-------- Working data --------

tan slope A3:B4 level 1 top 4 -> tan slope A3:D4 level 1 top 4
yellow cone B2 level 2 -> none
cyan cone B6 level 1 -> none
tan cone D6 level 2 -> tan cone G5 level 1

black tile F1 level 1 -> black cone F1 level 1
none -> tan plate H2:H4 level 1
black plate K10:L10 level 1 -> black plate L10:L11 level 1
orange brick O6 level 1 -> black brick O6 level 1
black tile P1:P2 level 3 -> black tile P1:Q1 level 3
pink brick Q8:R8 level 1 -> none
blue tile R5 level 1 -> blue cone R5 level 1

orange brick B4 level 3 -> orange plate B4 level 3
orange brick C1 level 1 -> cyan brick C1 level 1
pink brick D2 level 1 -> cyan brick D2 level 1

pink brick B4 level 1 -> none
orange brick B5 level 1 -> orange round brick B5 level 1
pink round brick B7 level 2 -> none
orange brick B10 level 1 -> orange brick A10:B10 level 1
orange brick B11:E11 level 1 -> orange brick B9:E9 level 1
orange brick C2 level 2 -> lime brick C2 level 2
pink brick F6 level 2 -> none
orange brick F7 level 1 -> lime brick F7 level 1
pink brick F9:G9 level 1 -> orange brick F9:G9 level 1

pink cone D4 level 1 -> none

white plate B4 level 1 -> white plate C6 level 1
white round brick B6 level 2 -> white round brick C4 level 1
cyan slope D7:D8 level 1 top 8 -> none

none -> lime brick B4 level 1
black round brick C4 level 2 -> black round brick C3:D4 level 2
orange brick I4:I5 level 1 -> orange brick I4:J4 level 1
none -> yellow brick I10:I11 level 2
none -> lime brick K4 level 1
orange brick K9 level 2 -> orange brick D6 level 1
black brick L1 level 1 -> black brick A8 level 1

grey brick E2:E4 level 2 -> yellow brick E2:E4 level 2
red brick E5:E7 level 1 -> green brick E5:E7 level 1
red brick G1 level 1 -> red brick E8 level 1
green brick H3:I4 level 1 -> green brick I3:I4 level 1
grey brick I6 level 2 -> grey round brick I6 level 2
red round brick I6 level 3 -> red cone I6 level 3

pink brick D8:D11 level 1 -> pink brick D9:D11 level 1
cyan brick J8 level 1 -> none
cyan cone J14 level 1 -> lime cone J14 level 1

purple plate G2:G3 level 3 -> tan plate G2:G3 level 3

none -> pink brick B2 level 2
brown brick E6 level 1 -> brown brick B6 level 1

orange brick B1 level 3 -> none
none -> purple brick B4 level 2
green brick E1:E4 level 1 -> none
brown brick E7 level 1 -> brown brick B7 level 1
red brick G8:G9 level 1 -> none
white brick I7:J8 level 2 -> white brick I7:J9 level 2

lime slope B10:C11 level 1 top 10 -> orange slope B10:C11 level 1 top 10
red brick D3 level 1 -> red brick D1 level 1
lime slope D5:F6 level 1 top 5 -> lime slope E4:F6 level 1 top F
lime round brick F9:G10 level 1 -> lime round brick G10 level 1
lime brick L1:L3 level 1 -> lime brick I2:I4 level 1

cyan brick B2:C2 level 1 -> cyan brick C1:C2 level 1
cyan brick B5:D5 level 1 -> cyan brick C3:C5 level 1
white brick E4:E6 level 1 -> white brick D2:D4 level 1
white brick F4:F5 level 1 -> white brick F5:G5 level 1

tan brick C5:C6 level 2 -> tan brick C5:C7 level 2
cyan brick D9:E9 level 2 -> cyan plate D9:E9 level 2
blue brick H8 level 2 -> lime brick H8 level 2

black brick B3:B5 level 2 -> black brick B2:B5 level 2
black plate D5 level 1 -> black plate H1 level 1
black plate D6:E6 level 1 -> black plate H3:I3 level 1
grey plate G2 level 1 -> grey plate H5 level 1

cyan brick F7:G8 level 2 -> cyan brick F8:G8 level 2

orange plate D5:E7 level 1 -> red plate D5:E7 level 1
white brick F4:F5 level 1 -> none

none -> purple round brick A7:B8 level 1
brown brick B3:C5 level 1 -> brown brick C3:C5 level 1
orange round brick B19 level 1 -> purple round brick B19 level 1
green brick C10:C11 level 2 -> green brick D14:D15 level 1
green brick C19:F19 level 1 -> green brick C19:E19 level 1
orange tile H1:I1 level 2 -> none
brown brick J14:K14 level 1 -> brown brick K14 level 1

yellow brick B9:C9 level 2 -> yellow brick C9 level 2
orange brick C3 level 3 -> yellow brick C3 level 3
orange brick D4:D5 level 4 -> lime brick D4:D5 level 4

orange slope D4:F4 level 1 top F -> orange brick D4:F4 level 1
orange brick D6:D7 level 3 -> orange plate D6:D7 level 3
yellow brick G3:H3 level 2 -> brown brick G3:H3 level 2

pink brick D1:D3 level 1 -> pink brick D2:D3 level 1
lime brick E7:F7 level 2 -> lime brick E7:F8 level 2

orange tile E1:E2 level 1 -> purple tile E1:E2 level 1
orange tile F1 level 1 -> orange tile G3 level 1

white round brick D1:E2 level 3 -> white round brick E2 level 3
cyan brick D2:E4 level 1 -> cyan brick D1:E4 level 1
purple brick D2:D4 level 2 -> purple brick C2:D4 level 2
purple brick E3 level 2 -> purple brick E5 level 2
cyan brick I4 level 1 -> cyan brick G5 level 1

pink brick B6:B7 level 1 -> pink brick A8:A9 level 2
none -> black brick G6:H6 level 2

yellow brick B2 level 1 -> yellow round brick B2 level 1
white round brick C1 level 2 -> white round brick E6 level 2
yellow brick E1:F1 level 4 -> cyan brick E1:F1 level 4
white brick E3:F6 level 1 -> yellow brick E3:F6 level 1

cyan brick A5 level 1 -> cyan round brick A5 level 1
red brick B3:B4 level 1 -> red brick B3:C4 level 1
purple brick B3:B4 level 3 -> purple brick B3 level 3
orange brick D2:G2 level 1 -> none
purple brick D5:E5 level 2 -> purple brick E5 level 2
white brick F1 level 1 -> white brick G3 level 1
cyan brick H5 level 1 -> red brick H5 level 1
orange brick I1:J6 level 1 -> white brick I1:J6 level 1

--------

What needs to be done: Take from the listing above each line containing "plate".

Output:
none -> tan plate H2:H4 level 1
black plate K10:L10 level 1 -> black plate L10:L11 level 1
orange brick B4 level 3 -> orange plate B4 level 3
white plate B4 level 1 -> white plate C6 level 1
purple plate G2:G3 level 3 -> tan plate G2:G3 level 3
cyan brick D9:E9 level 2 -> cyan plate D9:E9 level 2
black plate D5 level 1 -> black plate H1 level 1
black plate D6:E6 level 1 -> black plate H3:I3 level 1
grey plate G2 level 1 -> grey plate H5 level 1
orange plate D5:E7 level 1 -> red plate D5:E7 level 1
orange brick D6:D7 level 3 -> orange plate D6:D7 level 3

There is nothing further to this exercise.